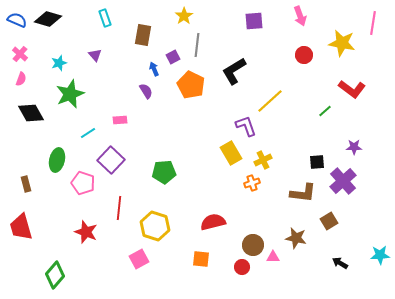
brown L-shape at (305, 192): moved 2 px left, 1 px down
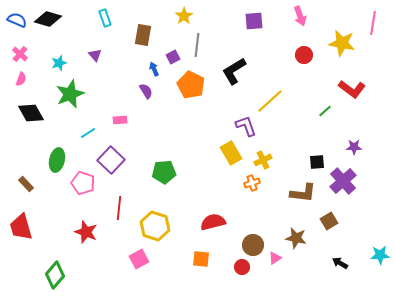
brown rectangle at (26, 184): rotated 28 degrees counterclockwise
pink triangle at (273, 257): moved 2 px right, 1 px down; rotated 32 degrees counterclockwise
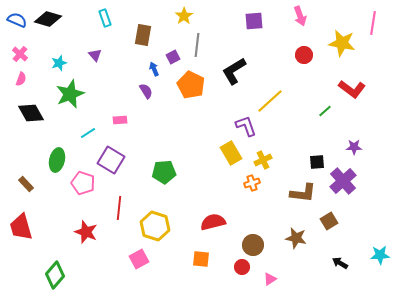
purple square at (111, 160): rotated 12 degrees counterclockwise
pink triangle at (275, 258): moved 5 px left, 21 px down
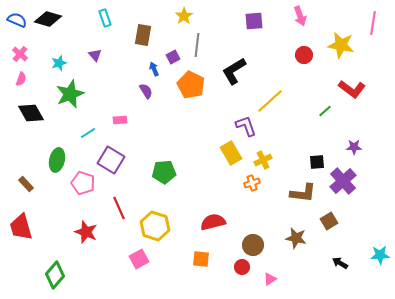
yellow star at (342, 43): moved 1 px left, 2 px down
red line at (119, 208): rotated 30 degrees counterclockwise
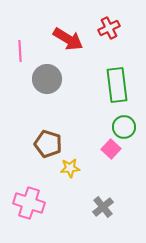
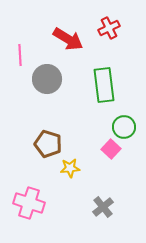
pink line: moved 4 px down
green rectangle: moved 13 px left
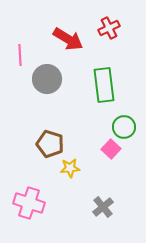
brown pentagon: moved 2 px right
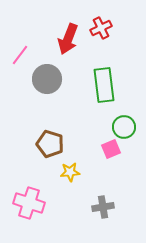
red cross: moved 8 px left
red arrow: rotated 80 degrees clockwise
pink line: rotated 40 degrees clockwise
pink square: rotated 24 degrees clockwise
yellow star: moved 4 px down
gray cross: rotated 30 degrees clockwise
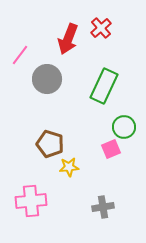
red cross: rotated 15 degrees counterclockwise
green rectangle: moved 1 px down; rotated 32 degrees clockwise
yellow star: moved 1 px left, 5 px up
pink cross: moved 2 px right, 2 px up; rotated 24 degrees counterclockwise
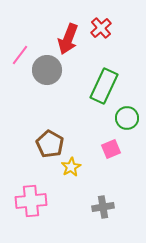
gray circle: moved 9 px up
green circle: moved 3 px right, 9 px up
brown pentagon: rotated 12 degrees clockwise
yellow star: moved 2 px right; rotated 24 degrees counterclockwise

Goal: Please copy the stretch of the listing from the line containing "yellow star at" through the line containing "gray cross: rotated 30 degrees clockwise" word for word, leaving out the pictures.

Output for this exercise:
yellow star at (342, 43): moved 1 px left, 2 px down
red line at (119, 208): rotated 30 degrees counterclockwise
pink line: moved 4 px down
green rectangle: moved 13 px left
brown pentagon: moved 2 px right
red cross: moved 8 px left
red arrow: rotated 80 degrees clockwise
pink line: rotated 40 degrees clockwise
pink square: rotated 24 degrees clockwise
yellow star: moved 4 px down
gray cross: rotated 30 degrees clockwise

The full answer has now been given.